Work order:
Would you reproduce exactly, and only, the lines starting at the one with "pink tree [610,99,697,223]" and ending at the last line of the data, with both included? Leave the pictures out.

Provided information:
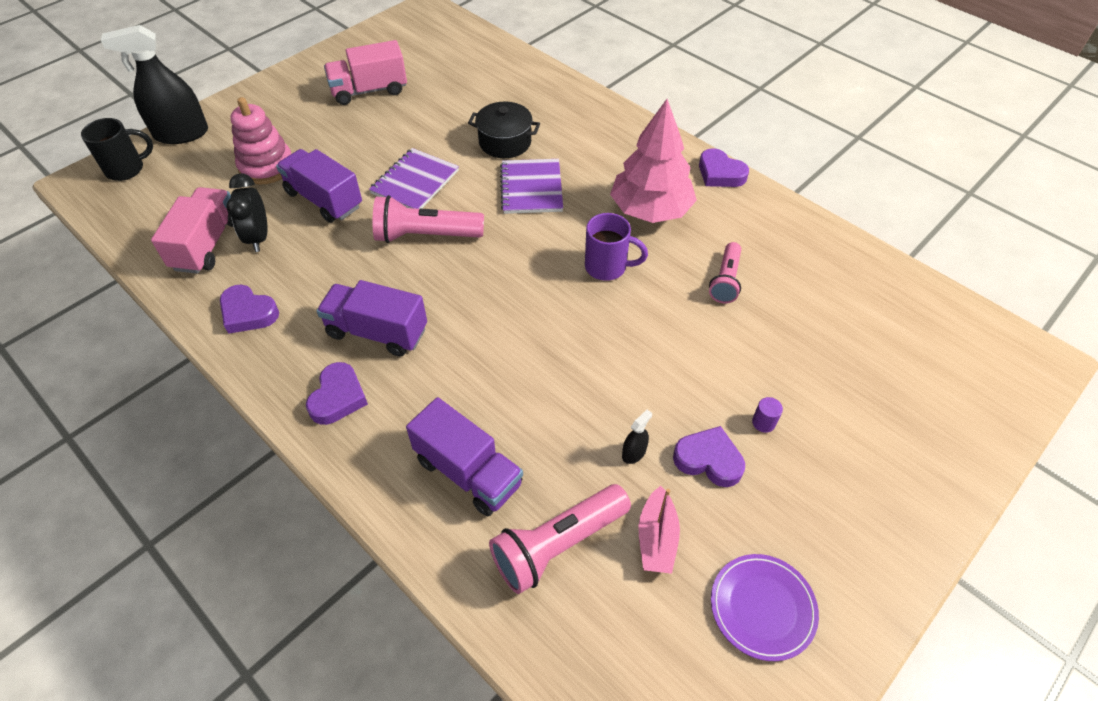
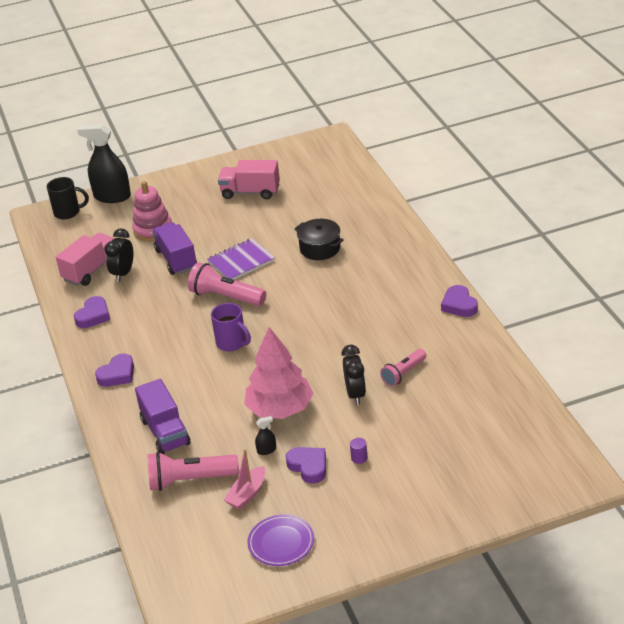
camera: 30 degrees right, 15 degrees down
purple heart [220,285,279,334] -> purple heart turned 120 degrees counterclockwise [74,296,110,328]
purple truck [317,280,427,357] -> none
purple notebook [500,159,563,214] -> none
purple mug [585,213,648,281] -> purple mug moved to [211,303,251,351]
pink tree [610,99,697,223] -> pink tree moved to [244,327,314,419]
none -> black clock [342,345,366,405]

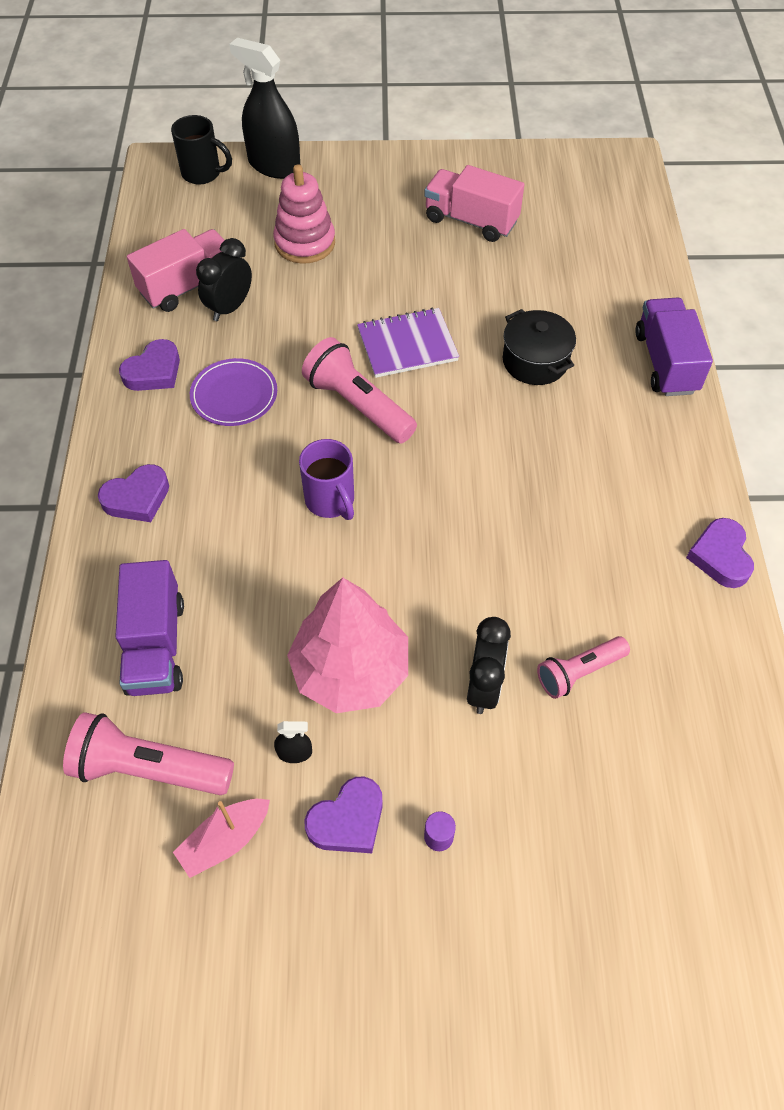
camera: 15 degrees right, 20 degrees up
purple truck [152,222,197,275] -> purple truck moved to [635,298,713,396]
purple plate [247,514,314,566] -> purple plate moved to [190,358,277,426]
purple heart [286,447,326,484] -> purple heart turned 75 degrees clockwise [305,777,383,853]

Final answer:
pink tree [610,99,697,223] -> pink tree moved to [244,327,314,419]
none -> black clock [342,345,366,405]

camera: 15 degrees right, 20 degrees up
purple truck [152,222,197,275] -> purple truck moved to [635,298,713,396]
purple plate [247,514,314,566] -> purple plate moved to [190,358,277,426]
purple heart [286,447,326,484] -> purple heart turned 75 degrees clockwise [305,777,383,853]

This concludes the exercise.